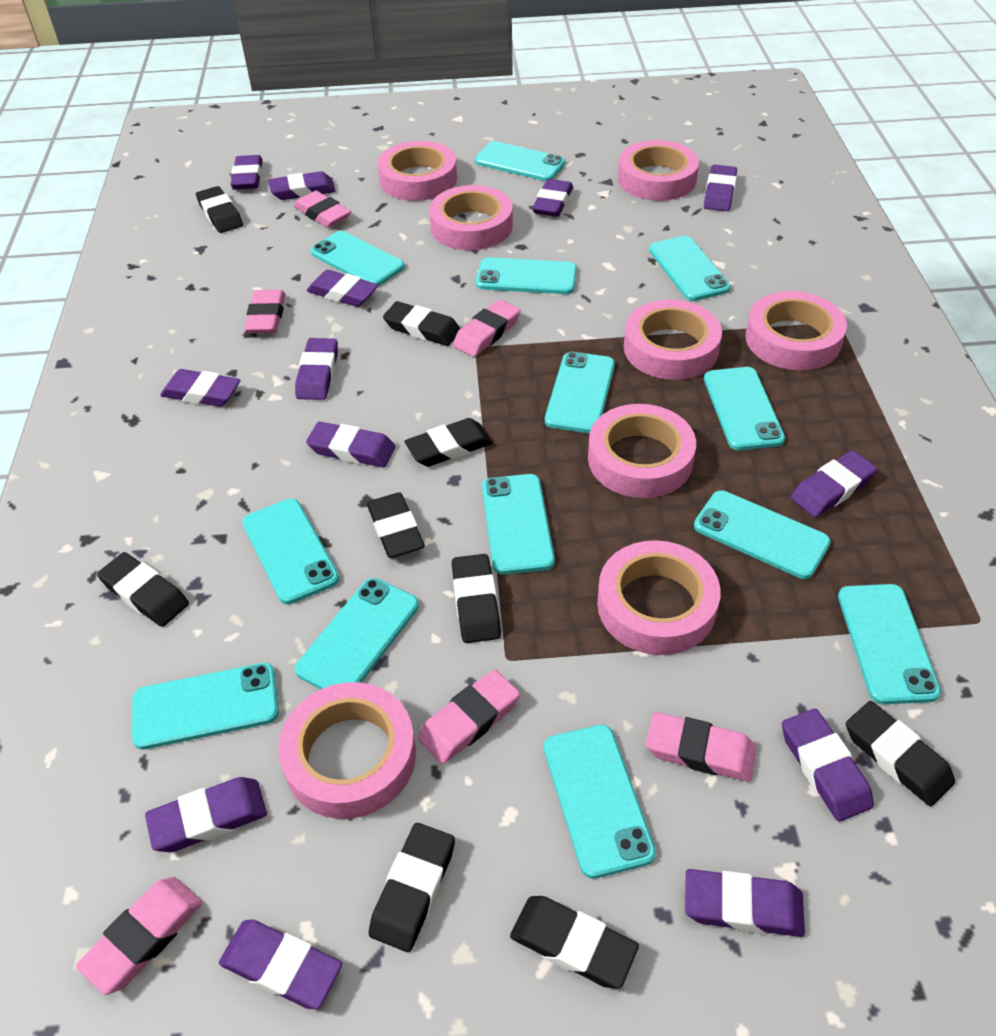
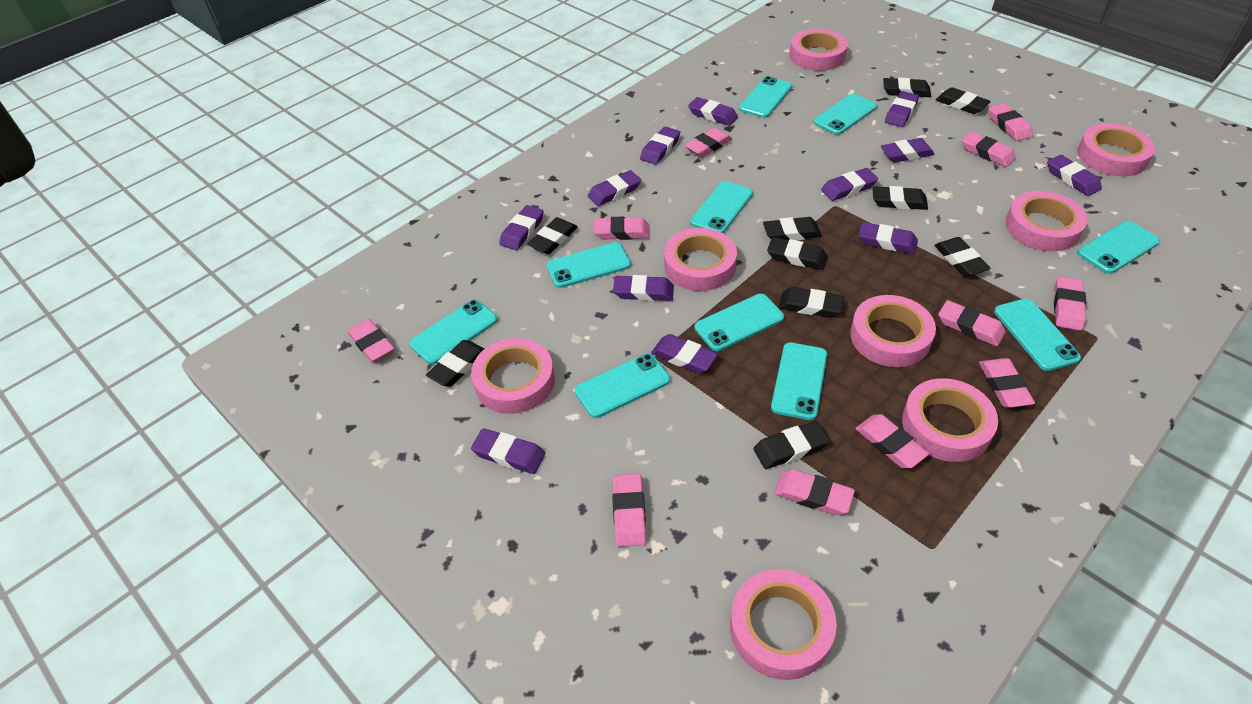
black eraser: 9 -> 10
pink eraser: 6 -> 11
purple eraser: 13 -> 12
turquoise phone: 13 -> 10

* **Exercise**:
Among the lines above, find those with the word "eraser". Copy them.

* **Exercise answer**:
black eraser: 9 -> 10
pink eraser: 6 -> 11
purple eraser: 13 -> 12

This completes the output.